WHAT YOU HAVE TO DO
Find every line below with "none" in it and give only how many there are.

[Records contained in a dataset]
────

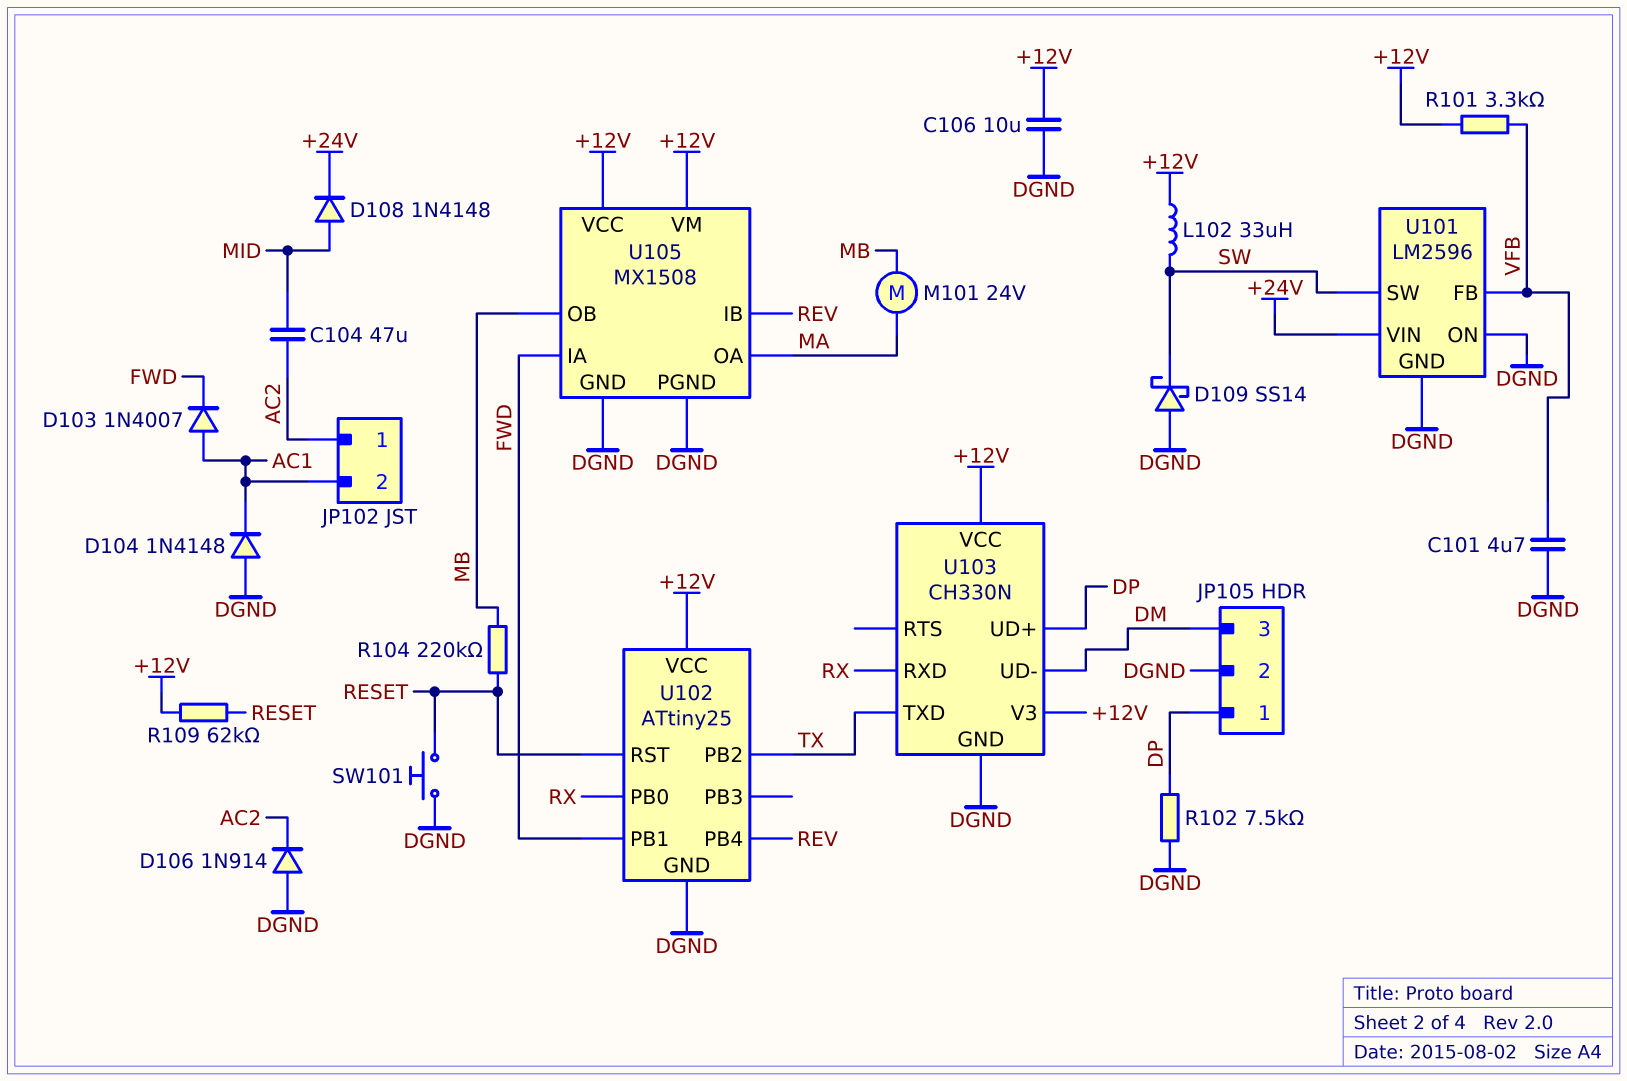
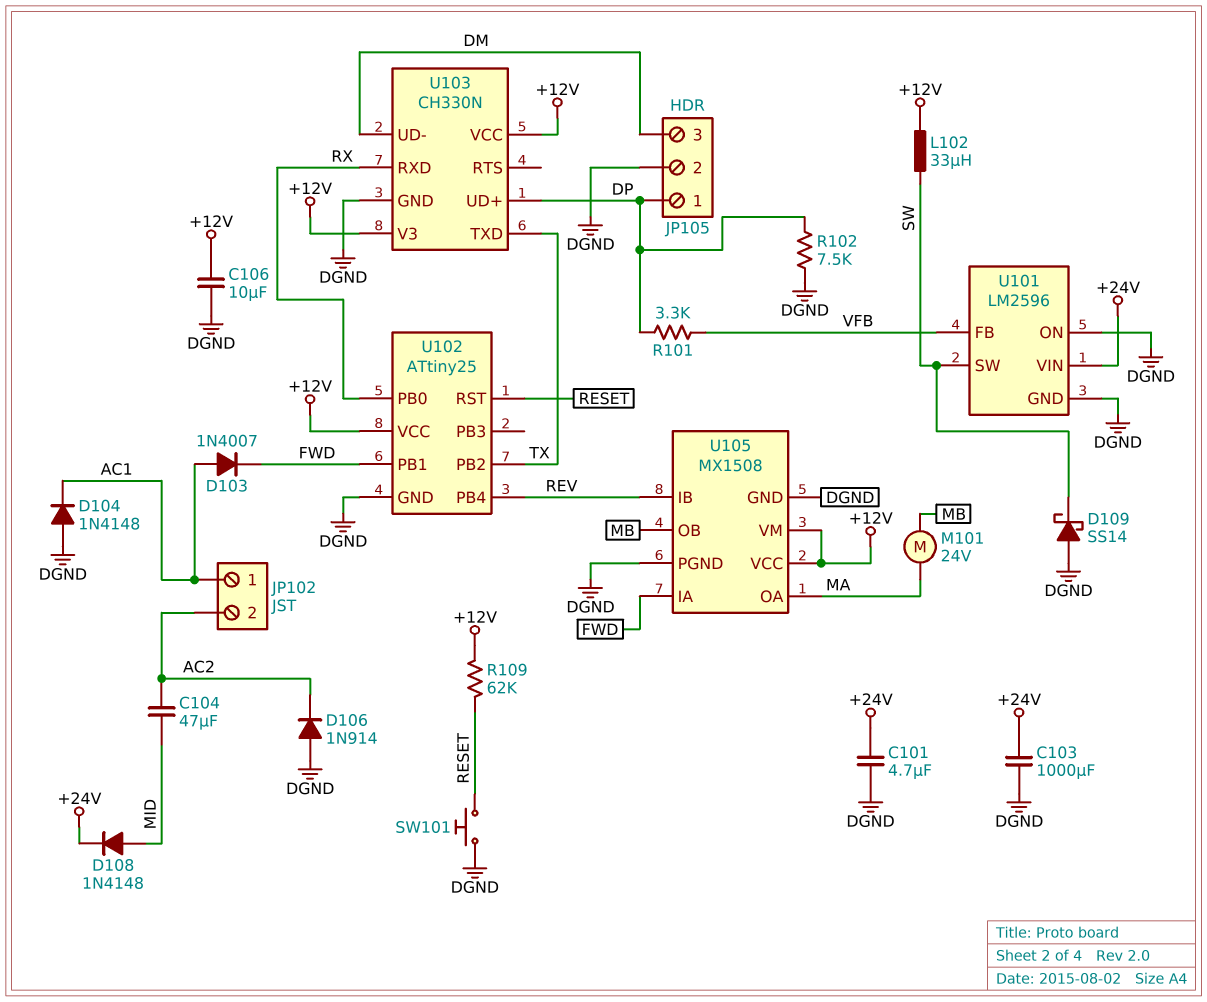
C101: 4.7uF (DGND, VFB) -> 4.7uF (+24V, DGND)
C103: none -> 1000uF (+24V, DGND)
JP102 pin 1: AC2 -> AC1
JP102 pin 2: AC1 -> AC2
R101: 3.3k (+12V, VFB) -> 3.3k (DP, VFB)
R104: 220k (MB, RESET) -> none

────

YOUR RESPONSE
2